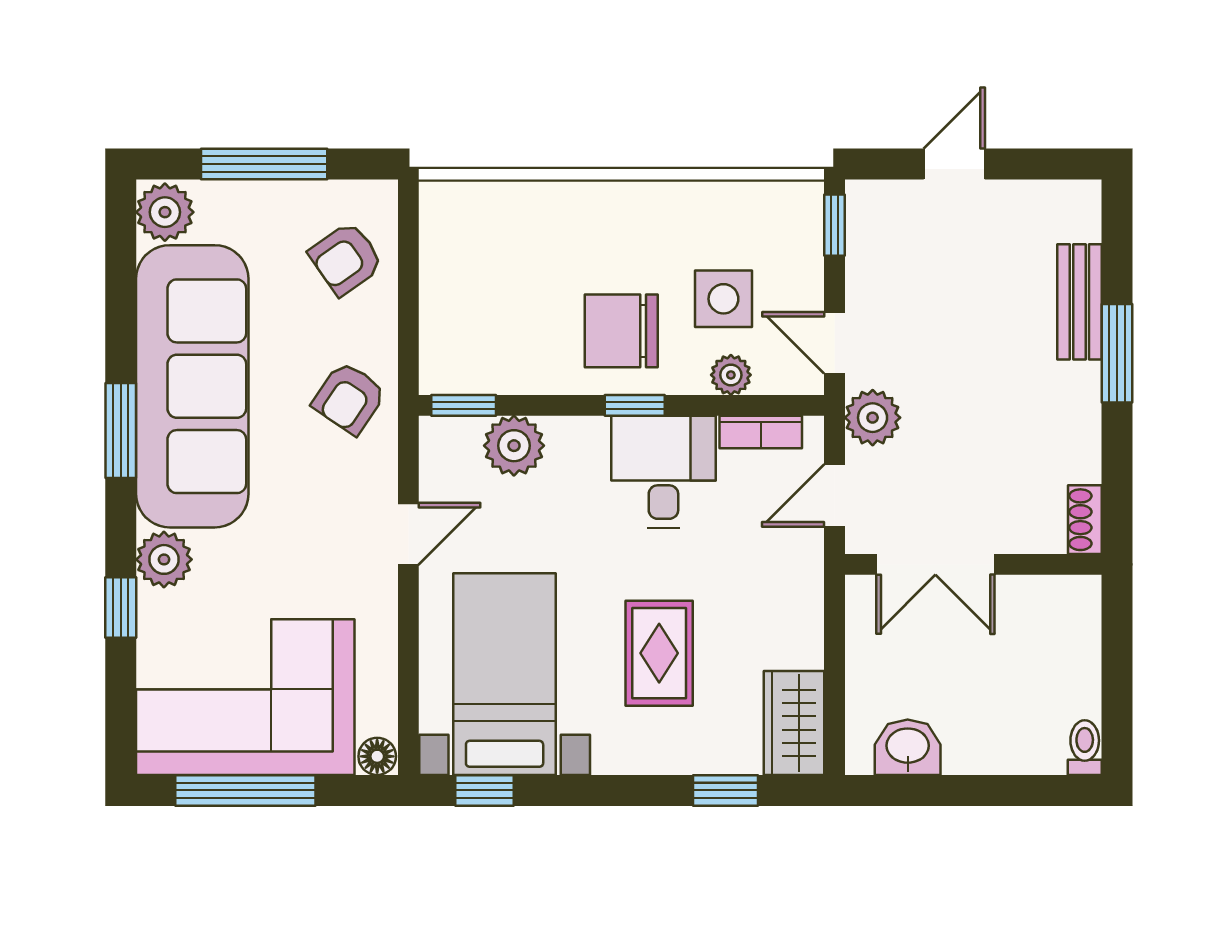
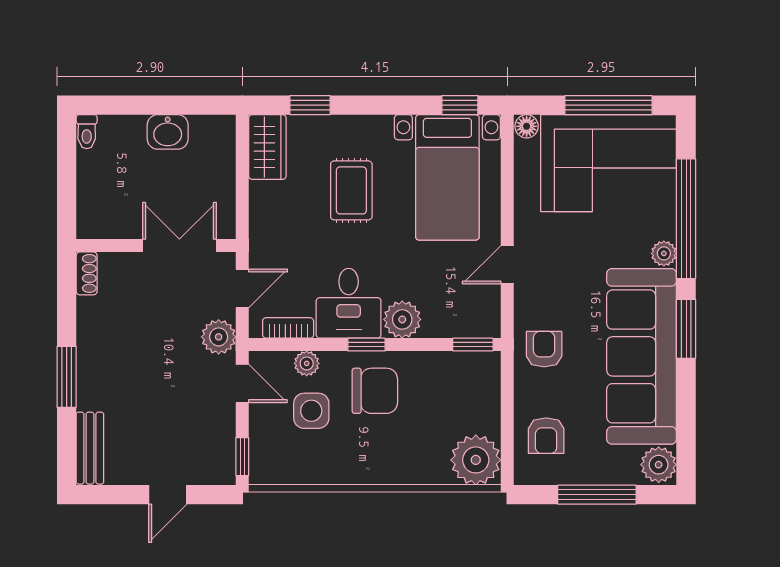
plant: (459, 220) -> (476, 460), added
armchair: (346, 259) -> (546, 436), turned 125
bench: (1079, 302) -> (90, 448), moved
armchair: (349, 398) -> (544, 349), turned -34
plant: (514, 446) -> (402, 319), moved
plant: (164, 559) -> (664, 253), width x0.73, depth x0.73
window: (121, 608) -> (686, 219), width x3.17
washbasin: (908, 747) -> (168, 132), moved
+ + + + + + +
WHAT TO WORK ON: Find the line that contains "window: (121, 608) -> (686, 219), width x3.17". Write out that line and every line after it through the end of the data, exactly, and nothing else.

TASK SOLUTION:
window: (121, 608) -> (686, 219), width x3.17
washbasin: (908, 747) -> (168, 132), moved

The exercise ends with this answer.